══ DATA IN THIS EXERCISE ══

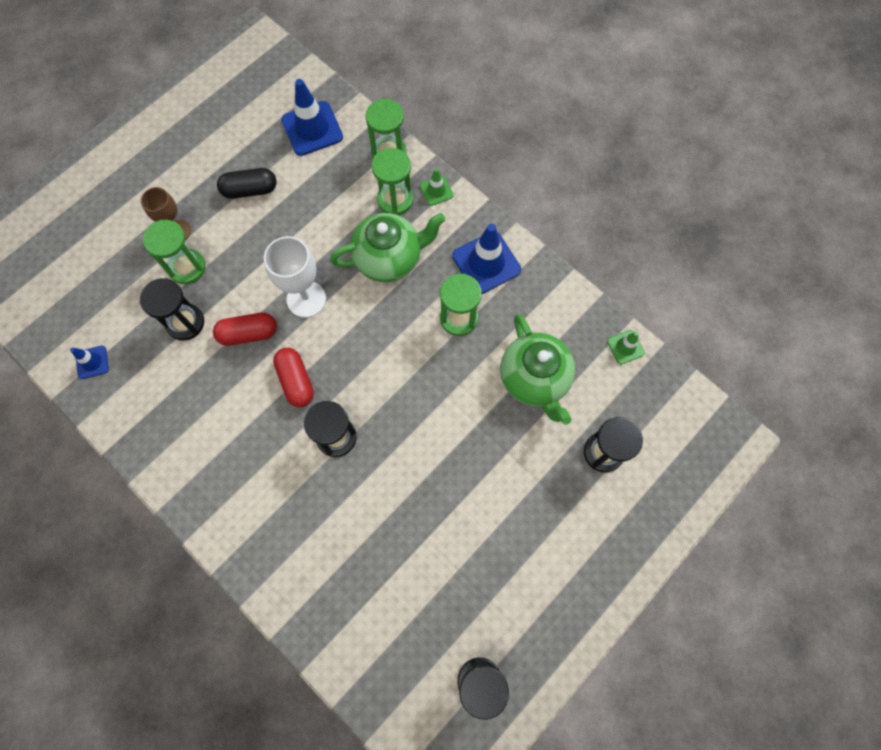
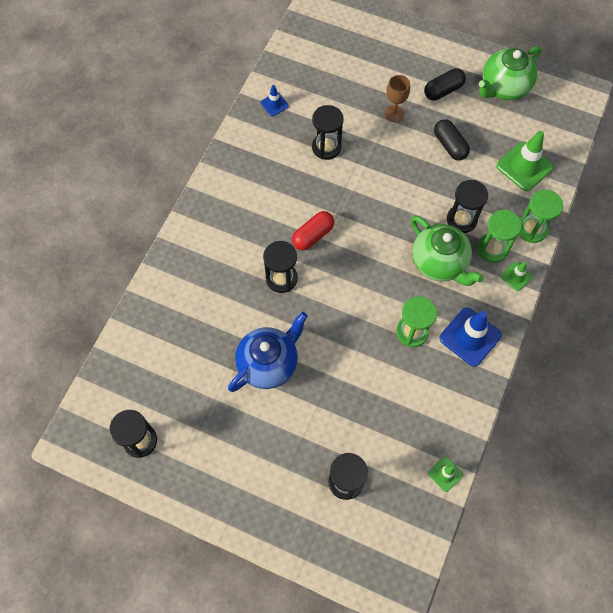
camera: 70 degrees right, 5 degrees down
green hourglass [143,220,206,284] -> none
red capsule [213,313,277,346] -> none
white goblet [264,236,326,318] -> none
blue traffic cone [281,79,343,156] -> green traffic cone [496,131,554,191]
green teapot [500,314,575,425] -> green teapot moved to [479,46,542,100]
none -> blue teapot [228,312,308,392]
none -> black capsule [424,68,466,100]
none -> black hourglass [447,180,488,233]

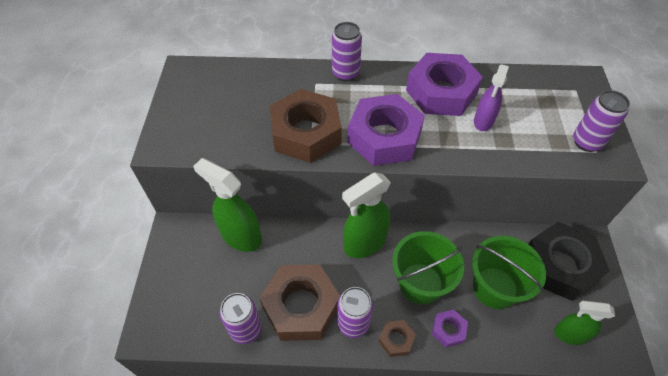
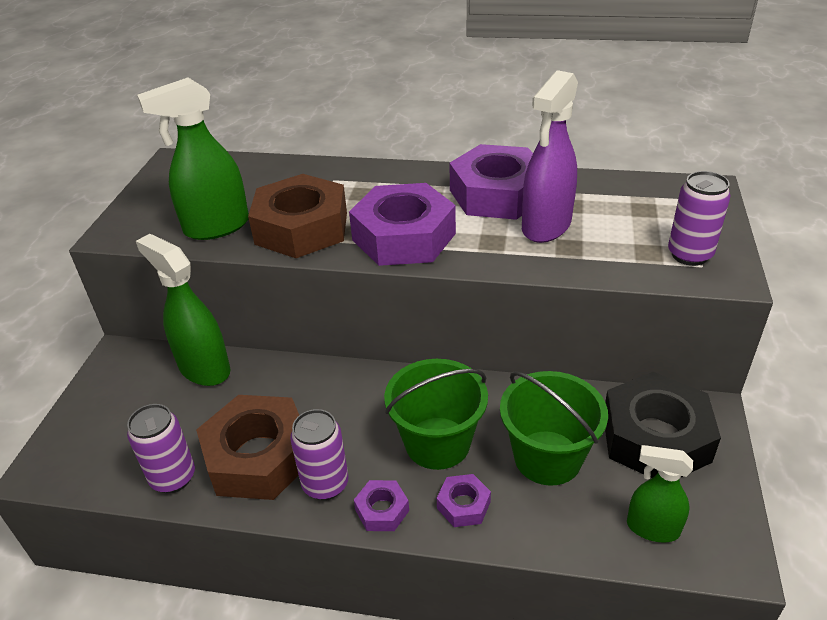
camera: 10 degrees right, 15 degrees down
purple can [332,22,362,81] -> none
green spray bottle [342,173,391,258] -> green spray bottle moved to [137,77,249,240]
brown nut [379,320,416,357] -> purple nut [354,480,409,531]
purple spray bottle [474,64,509,131] -> purple spray bottle [522,70,578,243], size x1.61

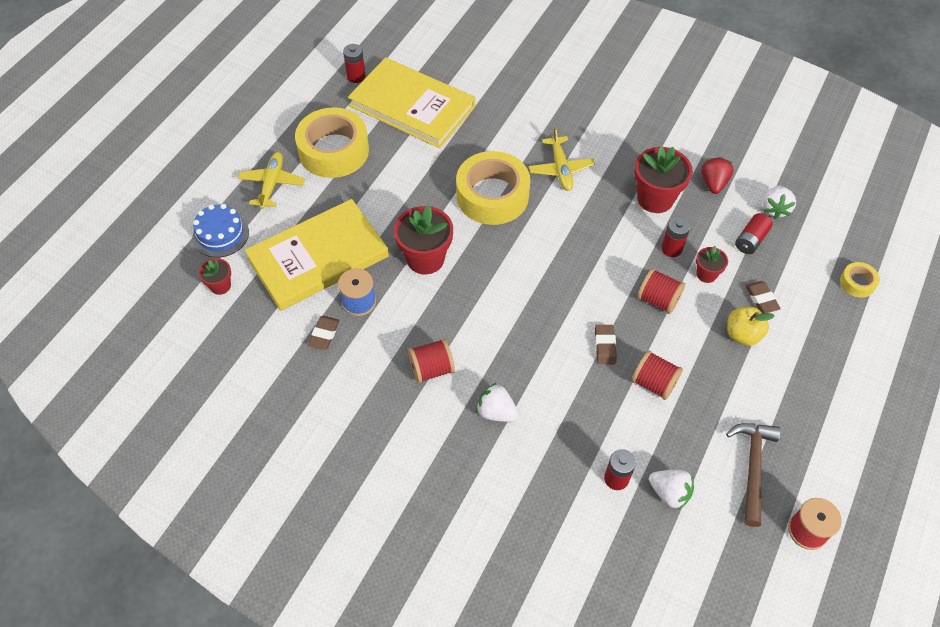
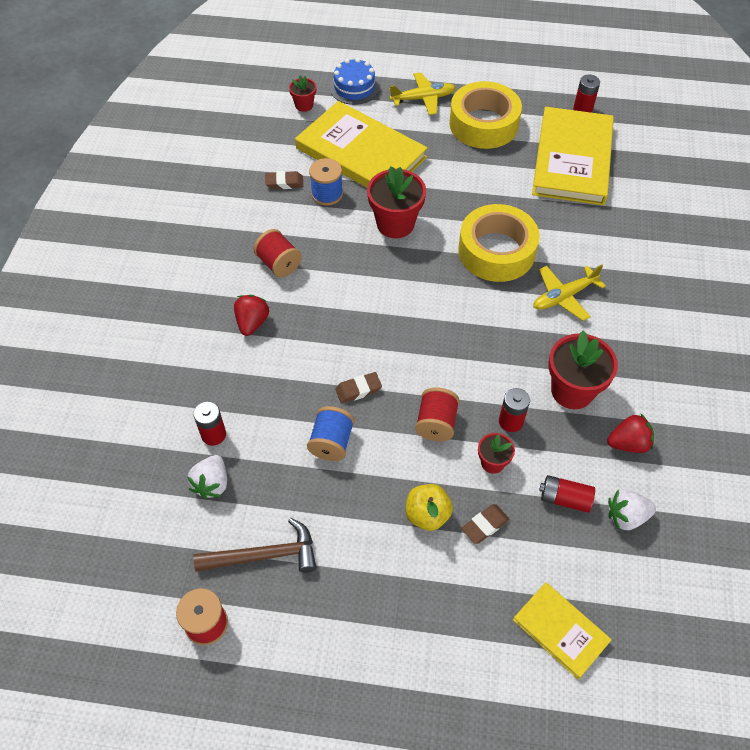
camera: 70 degrees right, 0 degrees up
white strawberry [476,383,518,422] -> red strawberry [234,295,269,336]
red spool [632,350,683,400] -> blue spool [307,406,355,461]
yellow tape [840,262,880,298] -> yellow book [513,582,612,680]

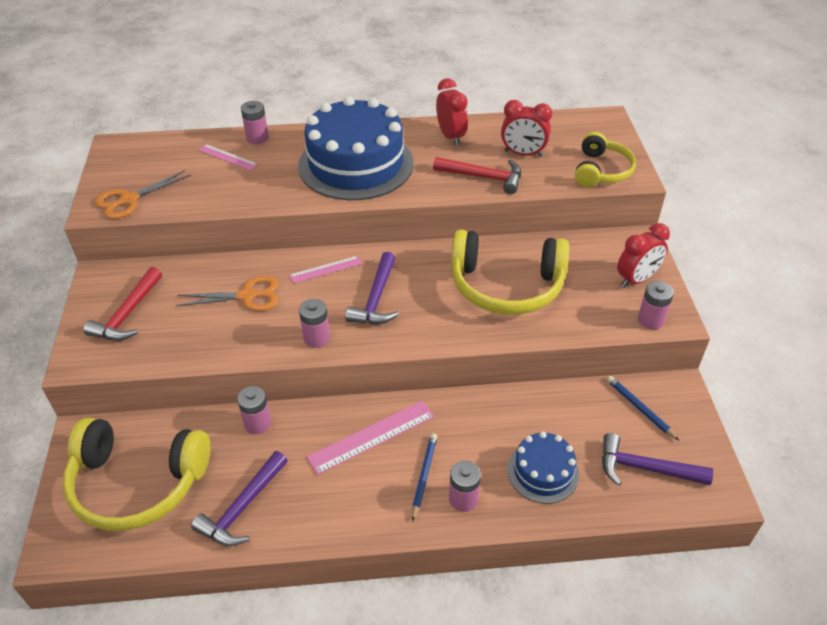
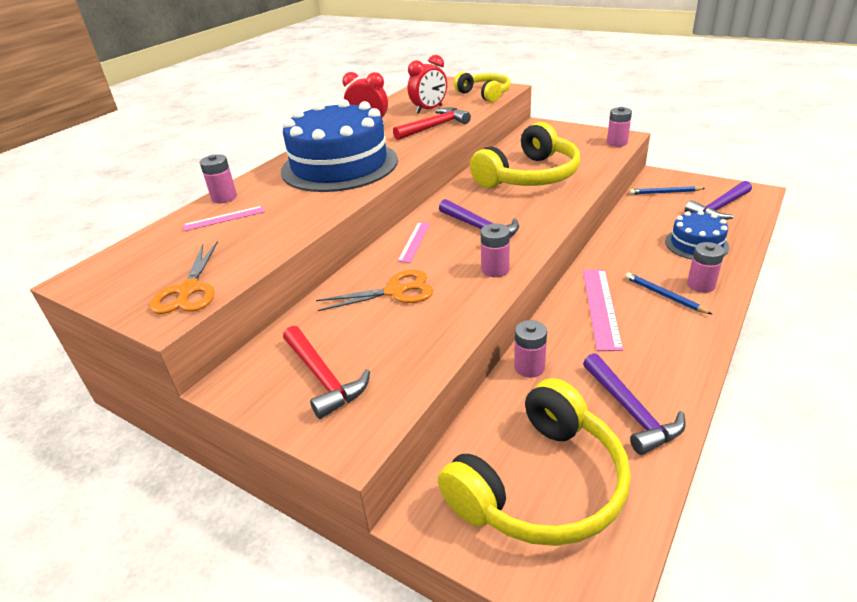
camera: 50 degrees left, 10 degrees down
orange scissors [176,276,278,311] -> orange scissors turned 45 degrees clockwise [316,270,433,311]
red clock [617,223,670,288] -> none

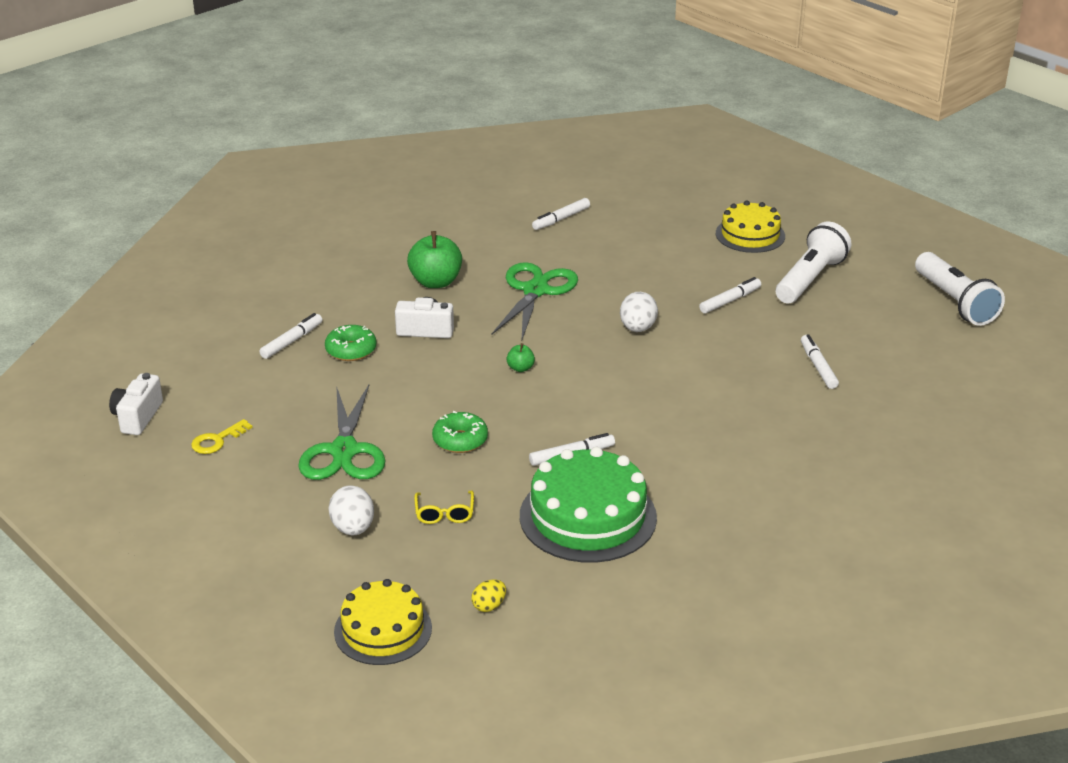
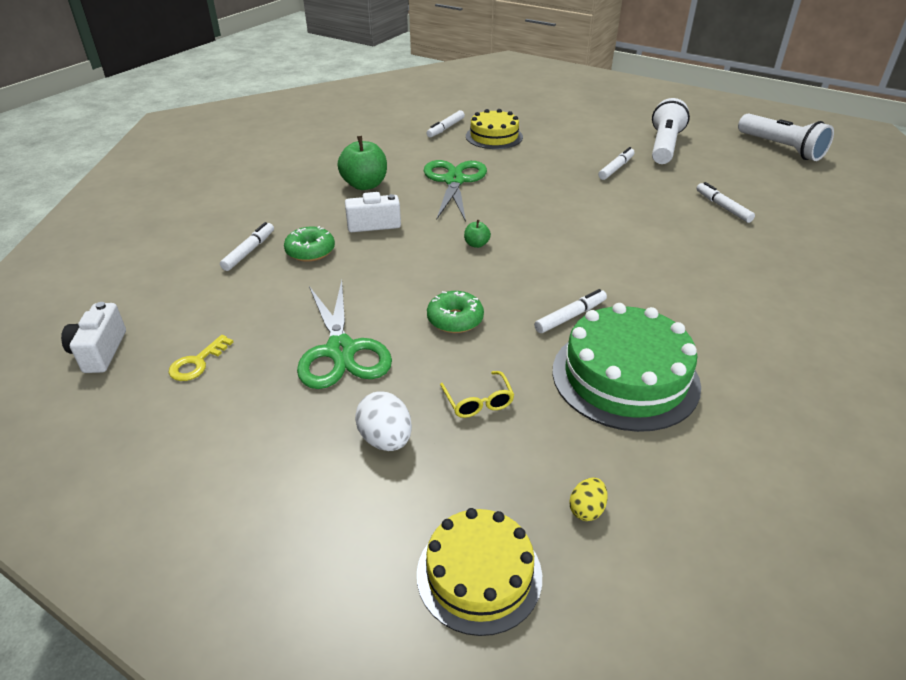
camera: 15 degrees left, 5 degrees up
white egg [620,292,658,332] -> none
yellow cake [716,201,785,253] -> yellow cake moved to [466,109,523,149]

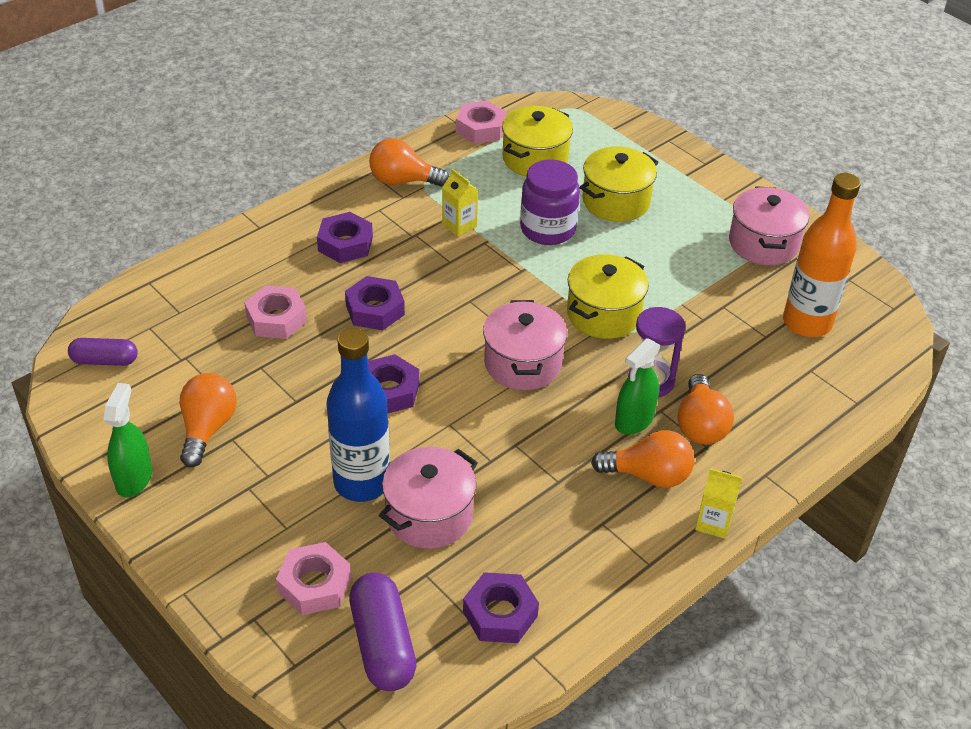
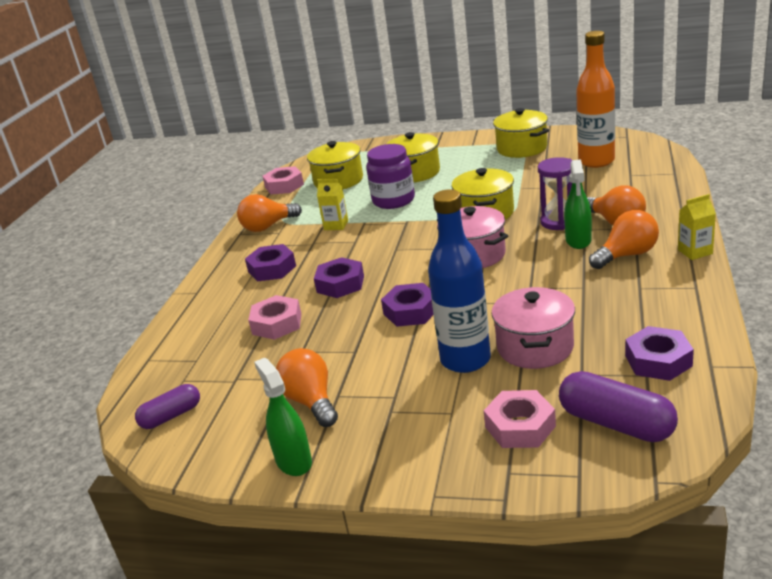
camera: 30 degrees left, 15 degrees down
pink pot [729,186,809,265] -> yellow pot [493,108,549,158]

═══

• [EXERCISE OBJECTIVE]
Look through the entries. Copy out each line with "purple" in it.

• [SOLUTION]
purple can [332,22,362,81] -> none
brown nut [379,320,416,357] -> purple nut [354,480,409,531]
purple spray bottle [474,64,509,131] -> purple spray bottle [522,70,578,243], size x1.61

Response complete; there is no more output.